Goal of the exercise:
A verbatim copy of all the data is required; the pictures should not appear in it.

Material for the task:

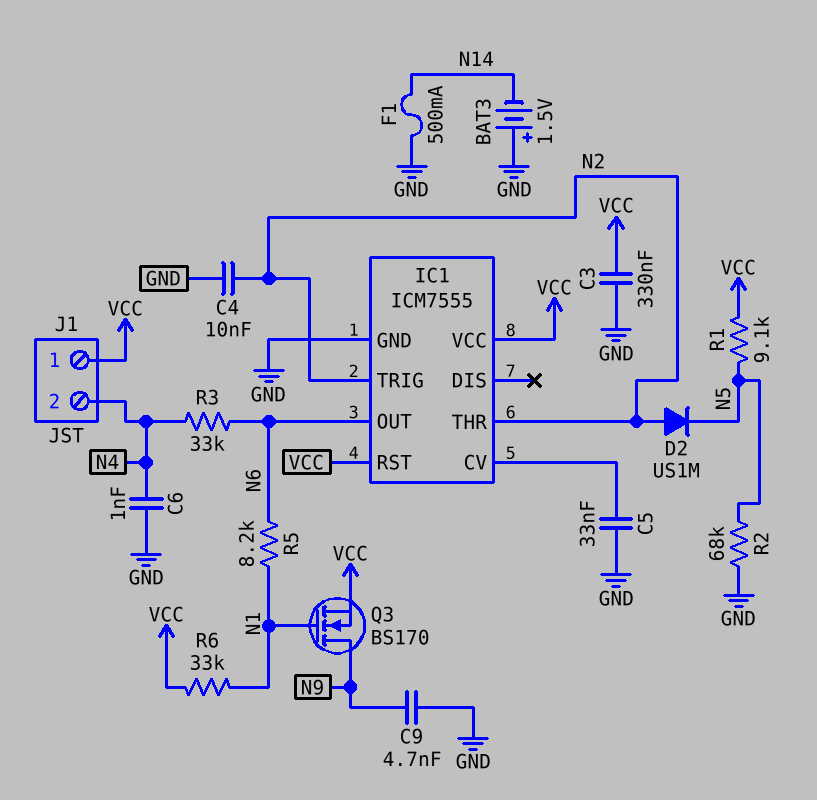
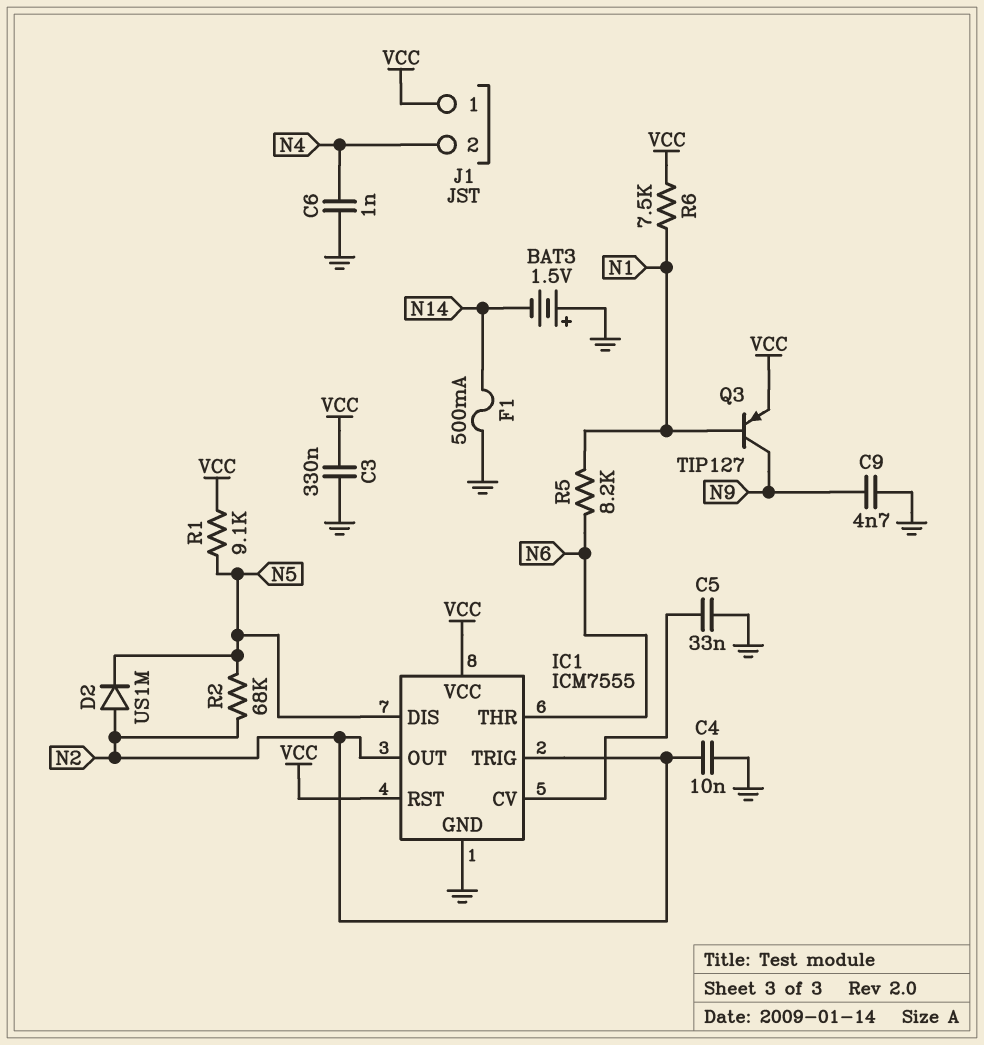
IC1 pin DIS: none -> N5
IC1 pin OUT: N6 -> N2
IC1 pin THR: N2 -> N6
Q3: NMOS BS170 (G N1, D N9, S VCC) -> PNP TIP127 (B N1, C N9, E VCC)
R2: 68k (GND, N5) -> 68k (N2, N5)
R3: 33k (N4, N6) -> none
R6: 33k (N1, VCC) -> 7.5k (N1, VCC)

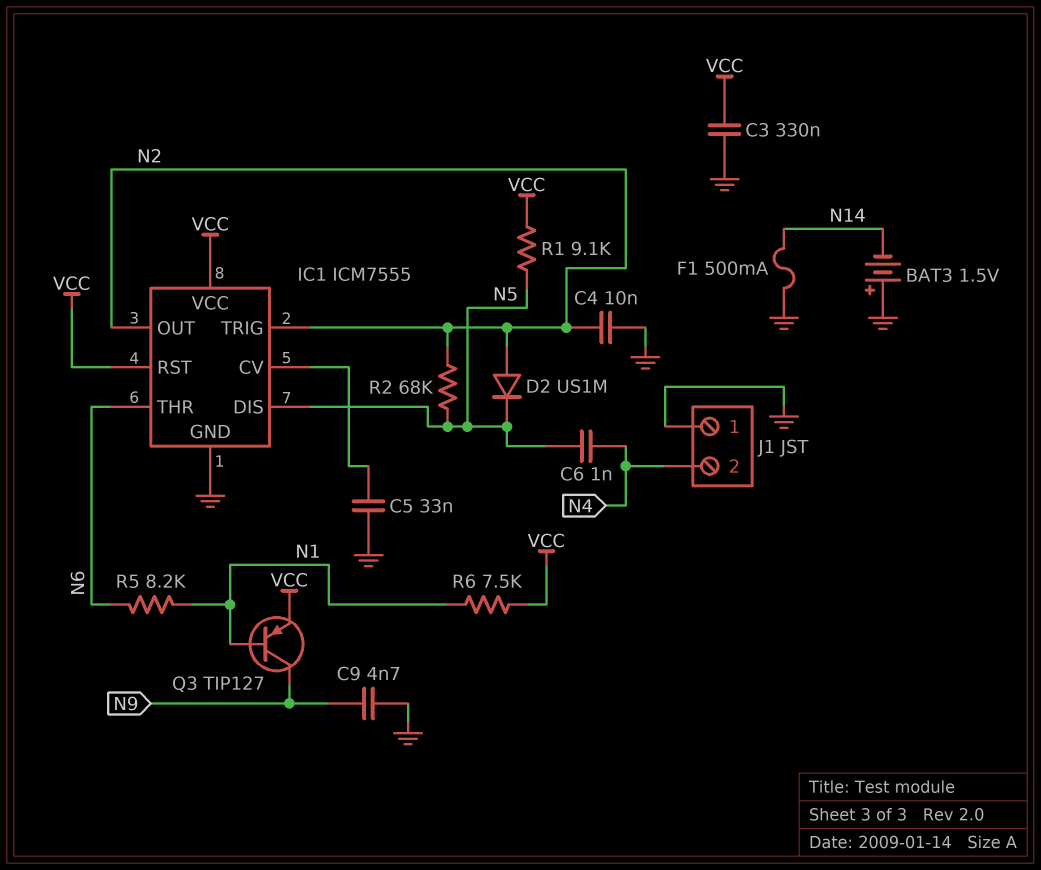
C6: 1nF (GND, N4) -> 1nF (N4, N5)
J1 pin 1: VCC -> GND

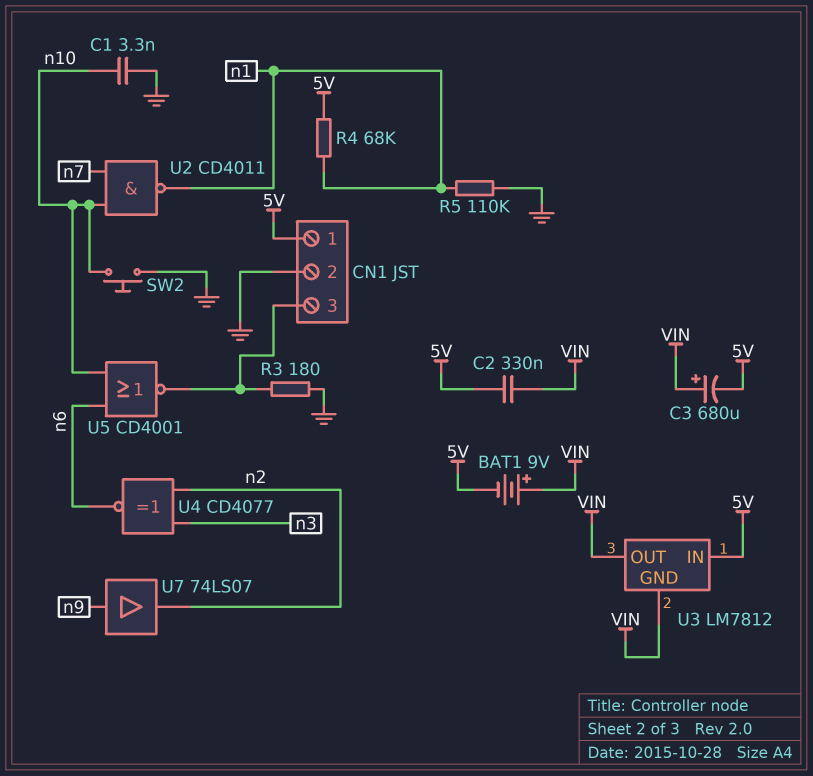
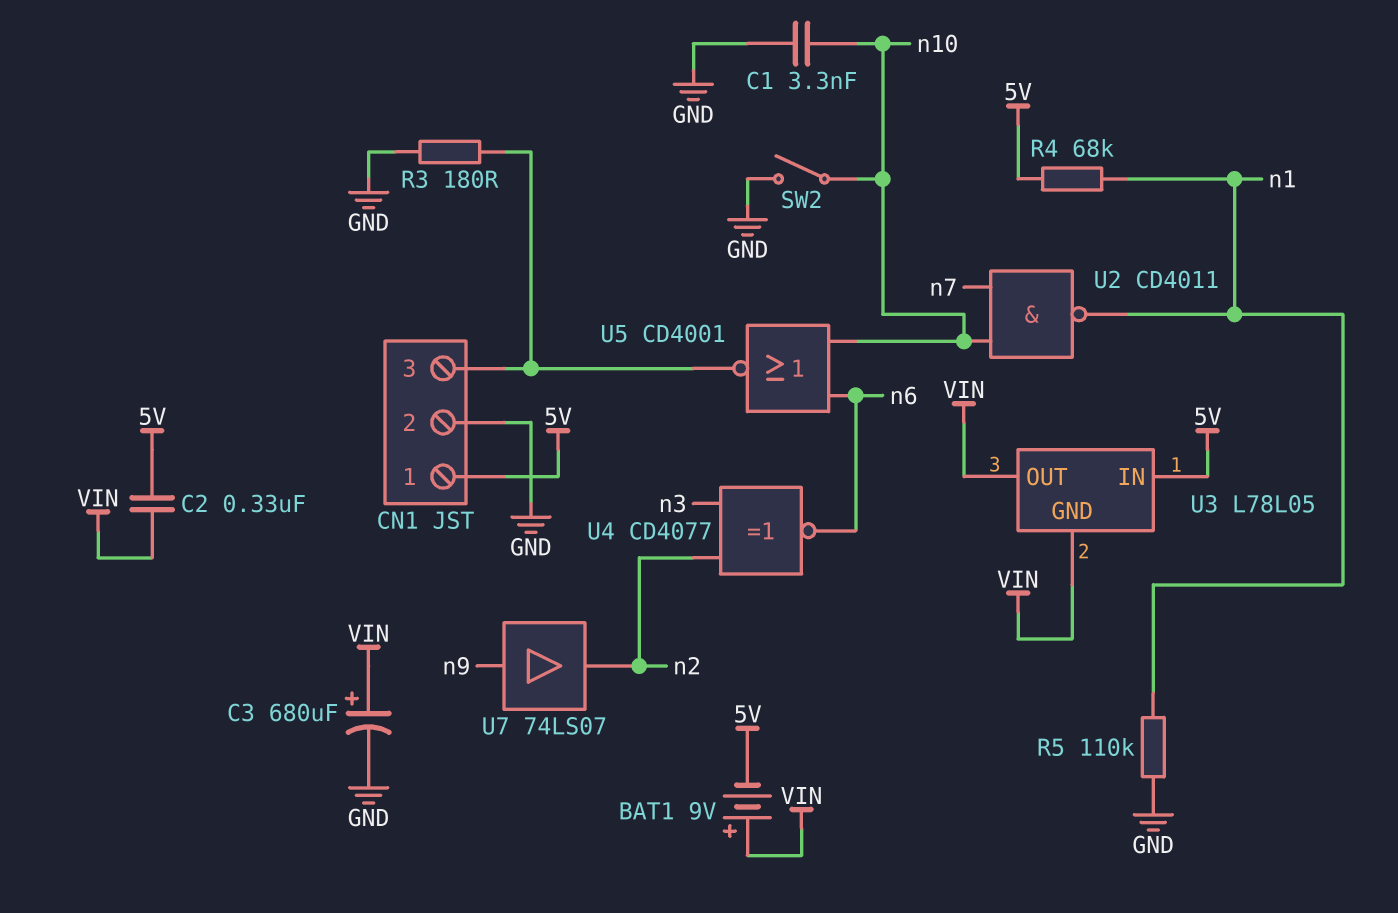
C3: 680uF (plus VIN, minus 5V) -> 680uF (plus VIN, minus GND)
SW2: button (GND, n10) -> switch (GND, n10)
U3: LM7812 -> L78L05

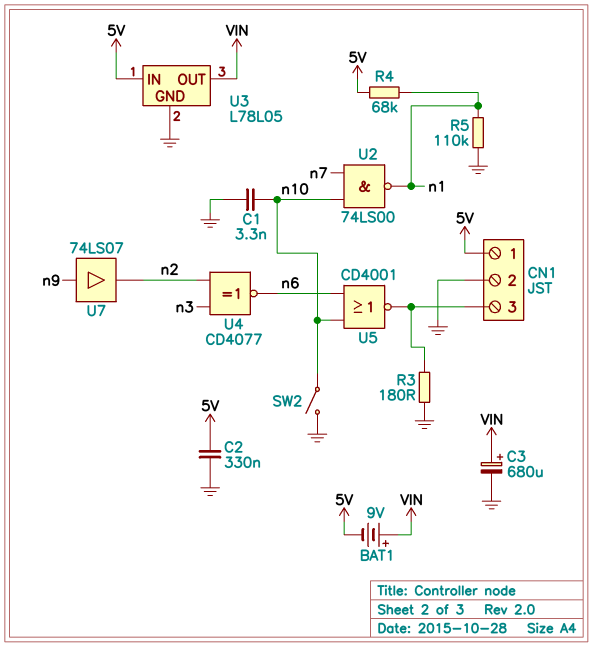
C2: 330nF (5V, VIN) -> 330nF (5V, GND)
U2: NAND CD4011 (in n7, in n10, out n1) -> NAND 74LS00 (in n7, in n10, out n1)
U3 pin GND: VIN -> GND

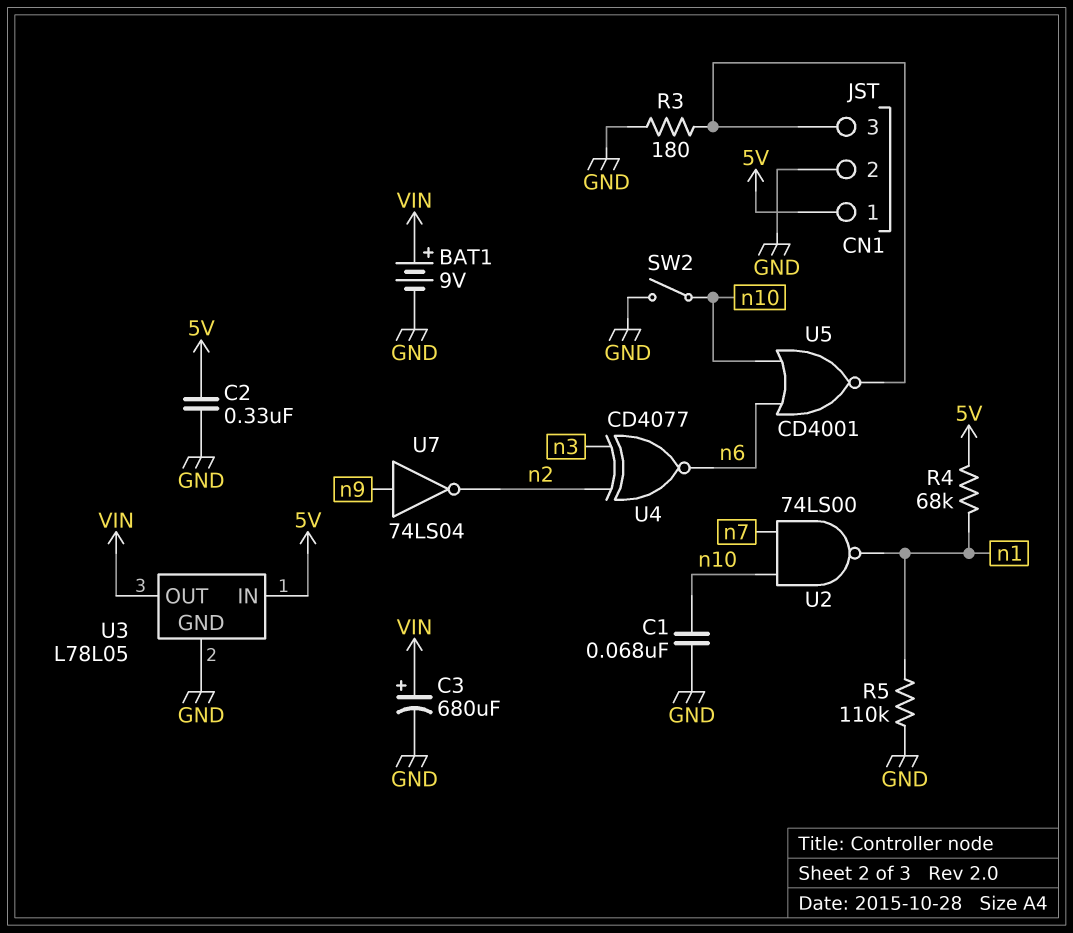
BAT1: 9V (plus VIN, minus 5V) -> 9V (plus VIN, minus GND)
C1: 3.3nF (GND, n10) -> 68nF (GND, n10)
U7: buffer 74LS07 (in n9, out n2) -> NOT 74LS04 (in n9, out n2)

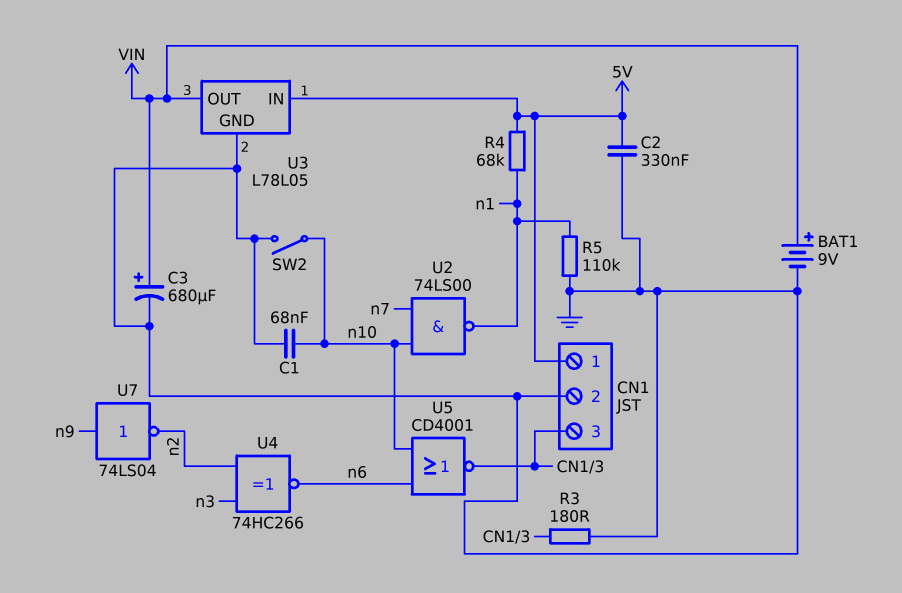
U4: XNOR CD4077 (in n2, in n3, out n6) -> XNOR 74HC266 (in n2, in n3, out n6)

Exercise result:
IC1 pin DIS: none -> N5
IC1 pin OUT: N6 -> N2
IC1 pin THR: N2 -> N6
Q3: NMOS BS170 (G N1, D N9, S VCC) -> PNP TIP127 (B N1, C N9, E VCC)
R2: 68k (GND, N5) -> 68k (N2, N5)
R3: 33k (N4, N6) -> none
R6: 33k (N1, VCC) -> 7.5k (N1, VCC)

C6: 1nF (GND, N4) -> 1nF (N4, N5)
J1 pin 1: VCC -> GND

C3: 680uF (plus VIN, minus 5V) -> 680uF (plus VIN, minus GND)
SW2: button (GND, n10) -> switch (GND, n10)
U3: LM7812 -> L78L05

C2: 330nF (5V, VIN) -> 330nF (5V, GND)
U2: NAND CD4011 (in n7, in n10, out n1) -> NAND 74LS00 (in n7, in n10, out n1)
U3 pin GND: VIN -> GND

BAT1: 9V (plus VIN, minus 5V) -> 9V (plus VIN, minus GND)
C1: 3.3nF (GND, n10) -> 68nF (GND, n10)
U7: buffer 74LS07 (in n9, out n2) -> NOT 74LS04 (in n9, out n2)

U4: XNOR CD4077 (in n2, in n3, out n6) -> XNOR 74HC266 (in n2, in n3, out n6)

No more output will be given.